**DESCRIPTION OF THE TASK**
Return the following data exactly, with all pictures left out.

**INFORMATION SUPPLIED**
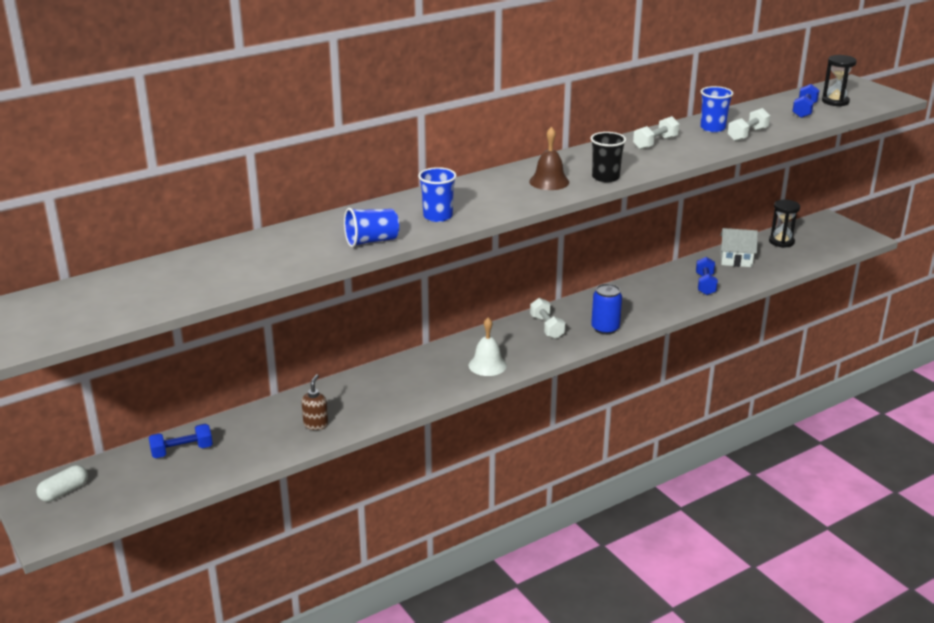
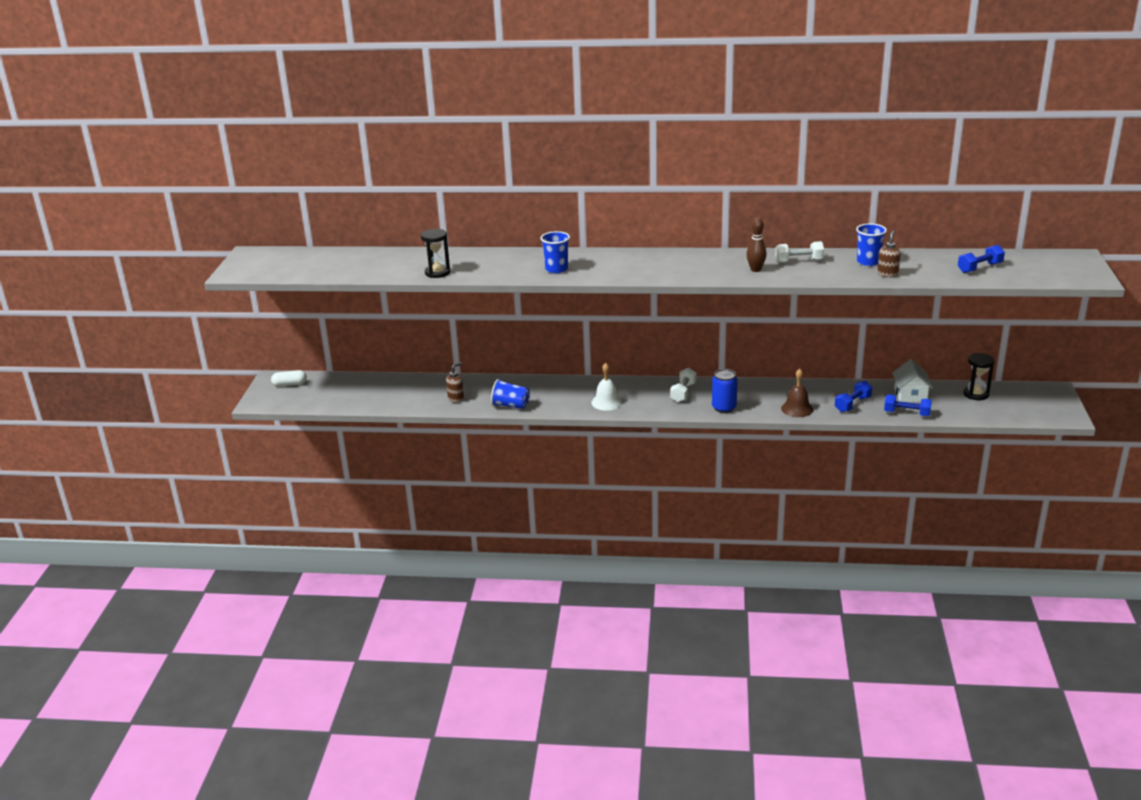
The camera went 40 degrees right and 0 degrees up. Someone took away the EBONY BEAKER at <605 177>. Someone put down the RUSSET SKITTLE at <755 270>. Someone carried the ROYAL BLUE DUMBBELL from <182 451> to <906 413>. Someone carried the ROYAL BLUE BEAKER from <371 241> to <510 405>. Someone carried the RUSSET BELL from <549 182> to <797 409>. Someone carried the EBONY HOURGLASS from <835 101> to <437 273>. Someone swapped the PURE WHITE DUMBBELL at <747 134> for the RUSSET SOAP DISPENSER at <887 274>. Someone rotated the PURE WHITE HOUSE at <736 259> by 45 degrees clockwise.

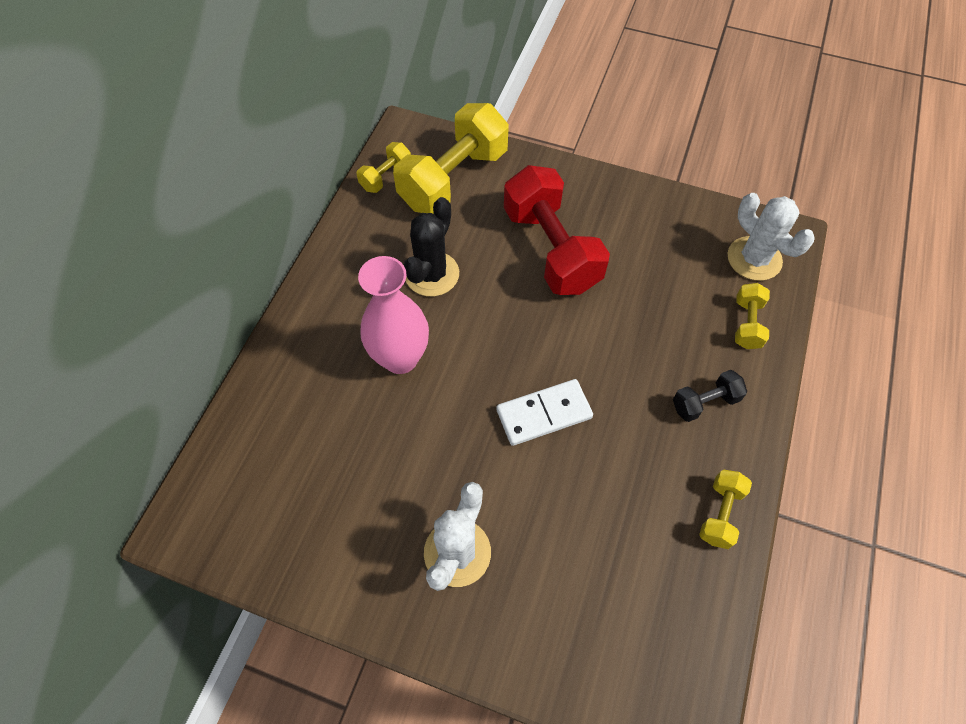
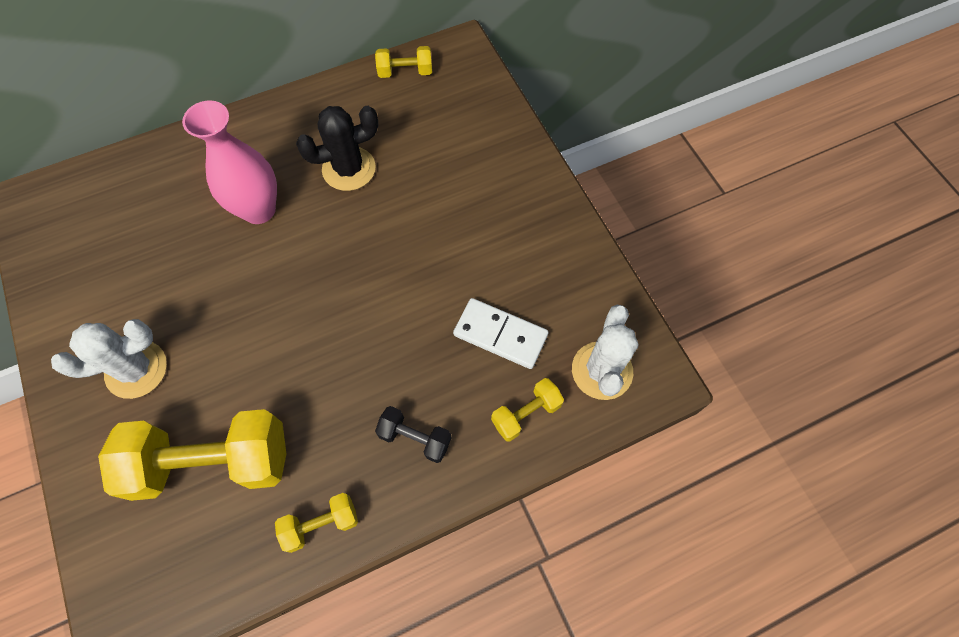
The camera went 45 degrees right and 5 degrees up. Someone took away the SCARLET DUMBBELL at <551 249>. Someone carried the YELLOW DUMBBELL from <453 179> to <213 462>. Someone carried the PURE WHITE DOMINO from <544 413> to <500 335>.

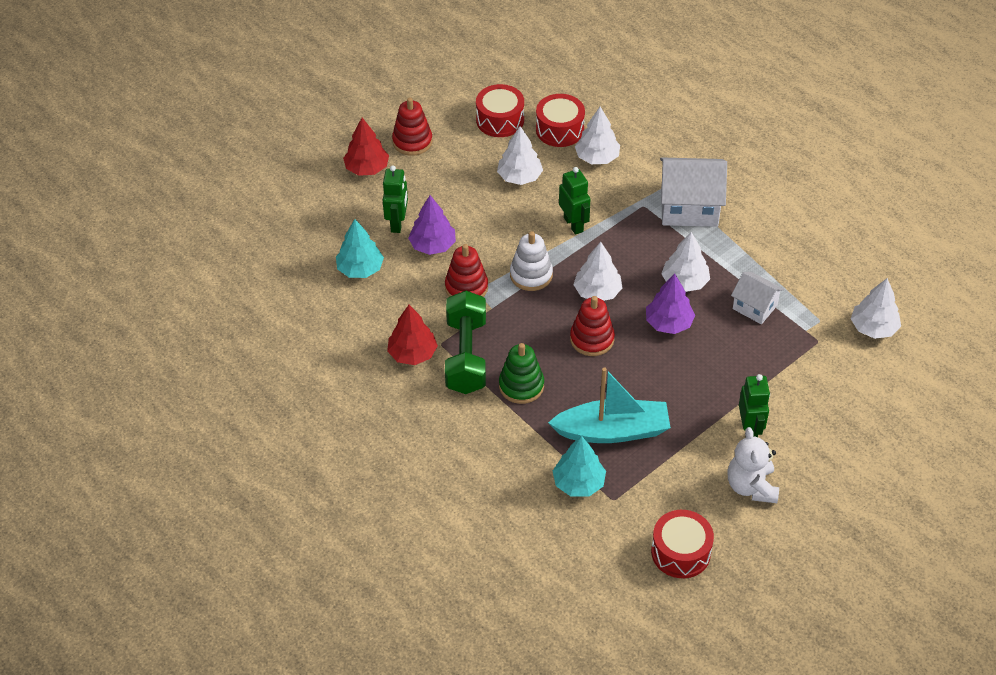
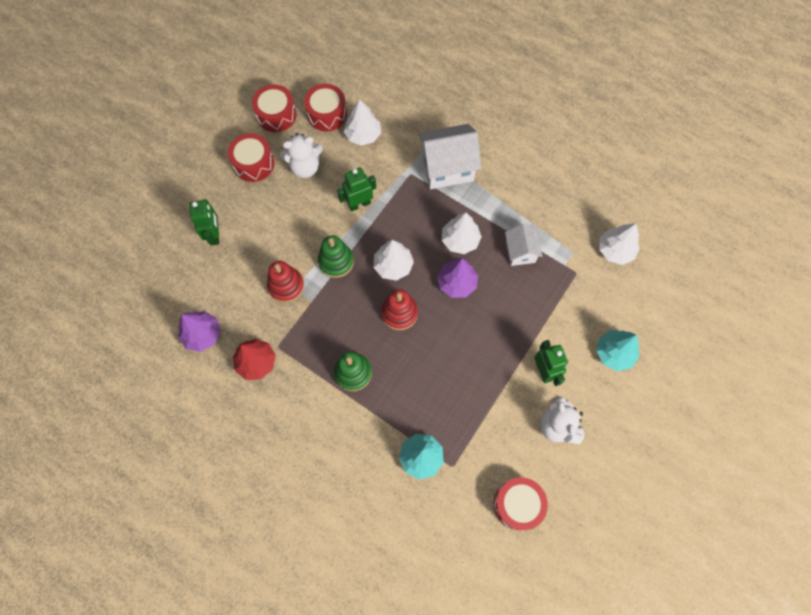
The camera went 15 degrees left and 20 degrees up. Someone took away the SCARLET TREE at <367 168>. Someone took away the SCARLET RING STACKER at <412 141>. Someone took away the EMERALD DUMBBELL at <466 355>. Someone took away the TURQUOISE BOAT at <613 431>. Someone put down the SCARLET TOY DRUM at <254 163>. Someone carried the TURQUOISE TREE from <360 269> to <614 353>. Someone carried the PURPLE TREE from <432 245> to <202 334>. Someone swapped the PURE WHITE TREE at <520 177> for the PURE WHITE STUFFED BEAR at <305 167>. Someone repainted the PURE WHITE RING STACKER at <531 275>, which became the EMERALD RING STACKER at <336 261>. Someone rotated the EMERALD ROBOT FIGURE at <573 224> by 75 degrees counterclockwise. Someone rotated the PURE WHITE HOUSE at <755 307> by 60 degrees clockwise.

**RESPONSE BELOW**
The camera went 40 degrees right and 0 degrees up. Someone took away the EBONY BEAKER at <605 177>. Someone put down the RUSSET SKITTLE at <755 270>. Someone carried the ROYAL BLUE DUMBBELL from <182 451> to <906 413>. Someone carried the ROYAL BLUE BEAKER from <371 241> to <510 405>. Someone carried the RUSSET BELL from <549 182> to <797 409>. Someone carried the EBONY HOURGLASS from <835 101> to <437 273>. Someone swapped the PURE WHITE DUMBBELL at <747 134> for the RUSSET SOAP DISPENSER at <887 274>. Someone rotated the PURE WHITE HOUSE at <736 259> by 45 degrees clockwise.

The camera went 45 degrees right and 5 degrees up. Someone took away the SCARLET DUMBBELL at <551 249>. Someone carried the YELLOW DUMBBELL from <453 179> to <213 462>. Someone carried the PURE WHITE DOMINO from <544 413> to <500 335>.

The camera went 15 degrees left and 20 degrees up. Someone took away the SCARLET TREE at <367 168>. Someone took away the SCARLET RING STACKER at <412 141>. Someone took away the EMERALD DUMBBELL at <466 355>. Someone took away the TURQUOISE BOAT at <613 431>. Someone put down the SCARLET TOY DRUM at <254 163>. Someone carried the TURQUOISE TREE from <360 269> to <614 353>. Someone carried the PURPLE TREE from <432 245> to <202 334>. Someone swapped the PURE WHITE TREE at <520 177> for the PURE WHITE STUFFED BEAR at <305 167>. Someone repainted the PURE WHITE RING STACKER at <531 275>, which became the EMERALD RING STACKER at <336 261>. Someone rotated the EMERALD ROBOT FIGURE at <573 224> by 75 degrees counterclockwise. Someone rotated the PURE WHITE HOUSE at <755 307> by 60 degrees clockwise.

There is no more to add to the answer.